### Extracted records
((

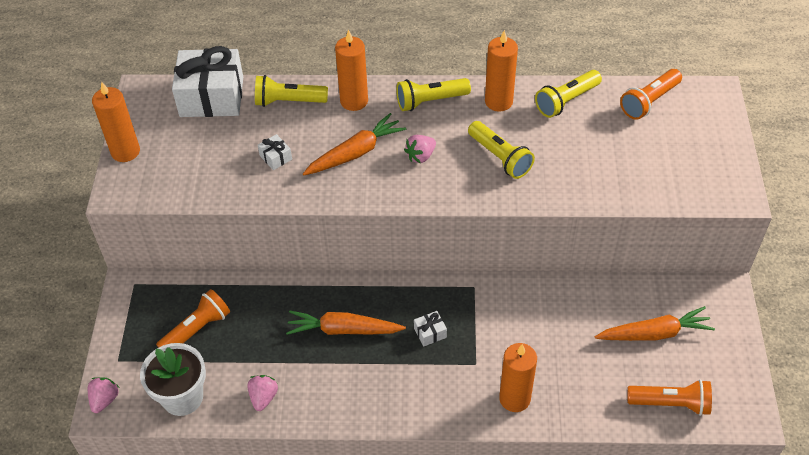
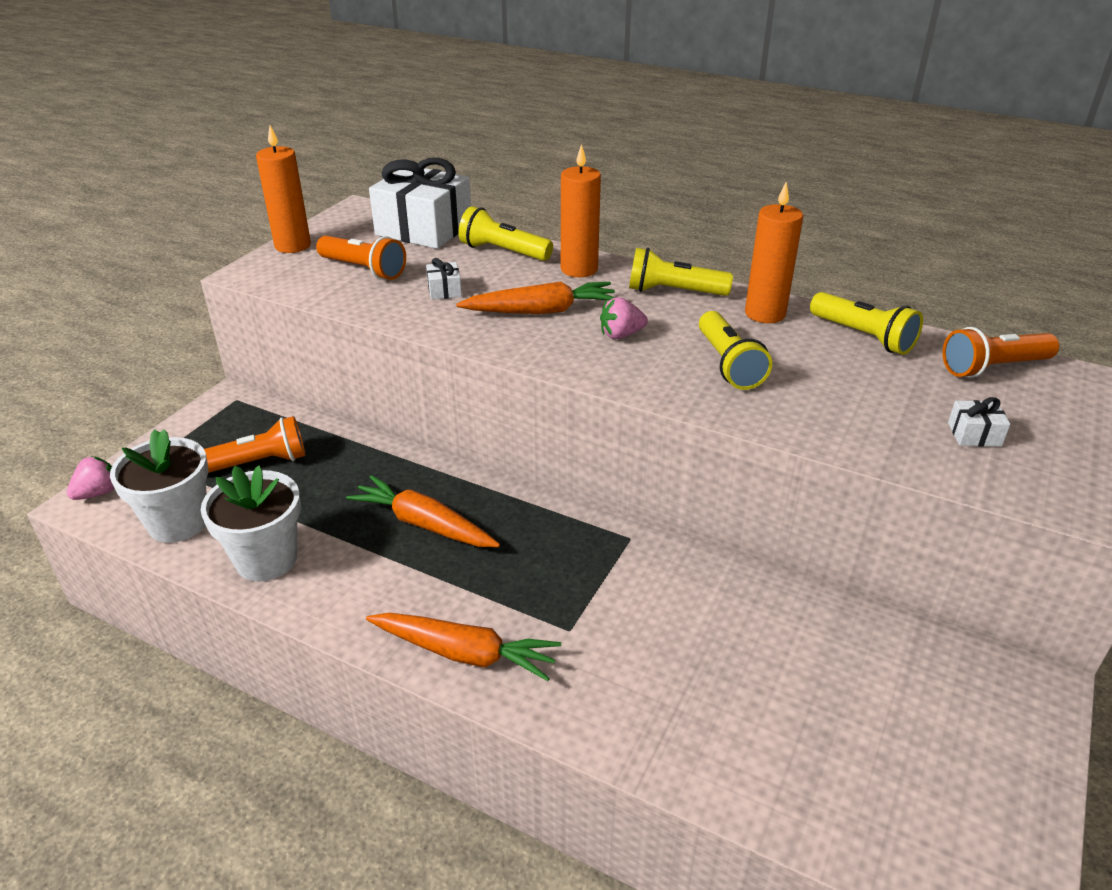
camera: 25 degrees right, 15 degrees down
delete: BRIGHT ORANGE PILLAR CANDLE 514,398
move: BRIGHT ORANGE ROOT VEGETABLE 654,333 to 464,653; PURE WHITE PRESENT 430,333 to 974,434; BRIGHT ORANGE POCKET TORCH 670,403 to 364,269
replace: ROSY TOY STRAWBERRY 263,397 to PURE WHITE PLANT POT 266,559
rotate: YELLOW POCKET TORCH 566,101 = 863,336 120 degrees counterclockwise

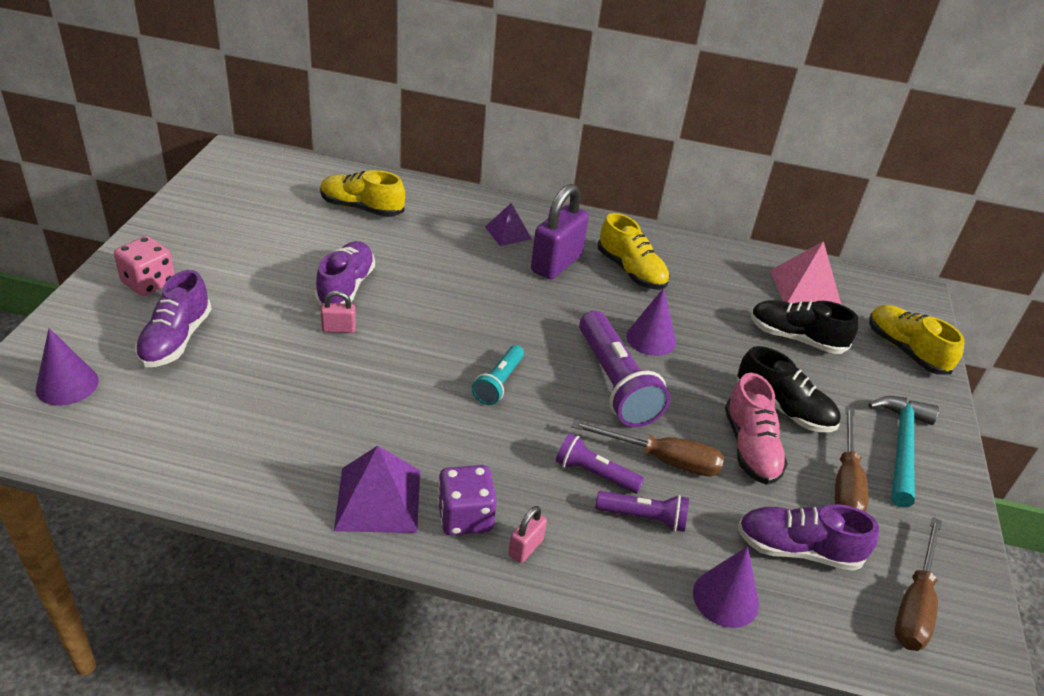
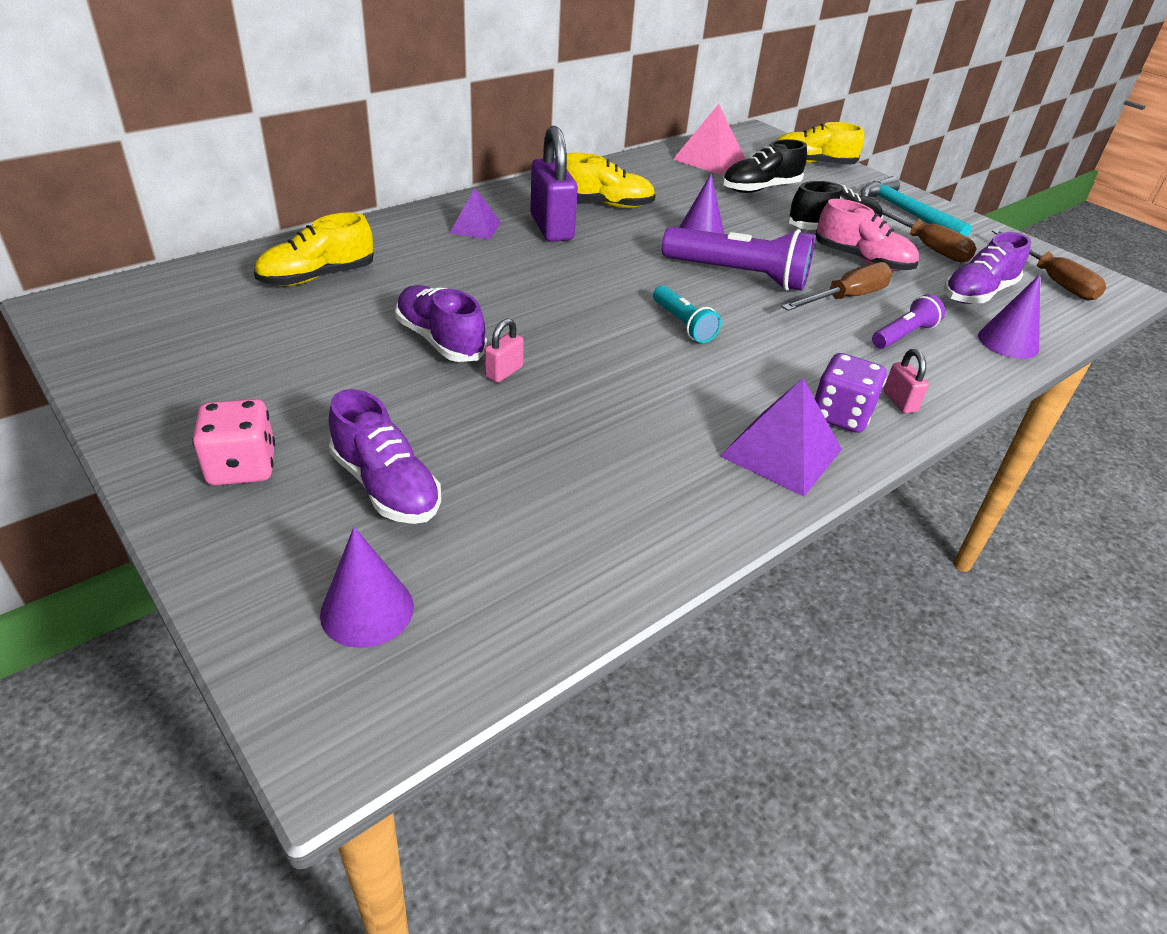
camera: 50 degrees left, 0 degrees up
delete: ROYAL PURPLE POCKET TORCH 594,474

))

Transcribe the data exactly, minus any images.

### RESPONSE BELOW
camera: 25 degrees right, 15 degrees down
delete: BRIGHT ORANGE PILLAR CANDLE 514,398
move: BRIGHT ORANGE ROOT VEGETABLE 654,333 to 464,653; PURE WHITE PRESENT 430,333 to 974,434; BRIGHT ORANGE POCKET TORCH 670,403 to 364,269
replace: ROSY TOY STRAWBERRY 263,397 to PURE WHITE PLANT POT 266,559
rotate: YELLOW POCKET TORCH 566,101 = 863,336 120 degrees counterclockwise

camera: 50 degrees left, 0 degrees up
delete: ROYAL PURPLE POCKET TORCH 594,474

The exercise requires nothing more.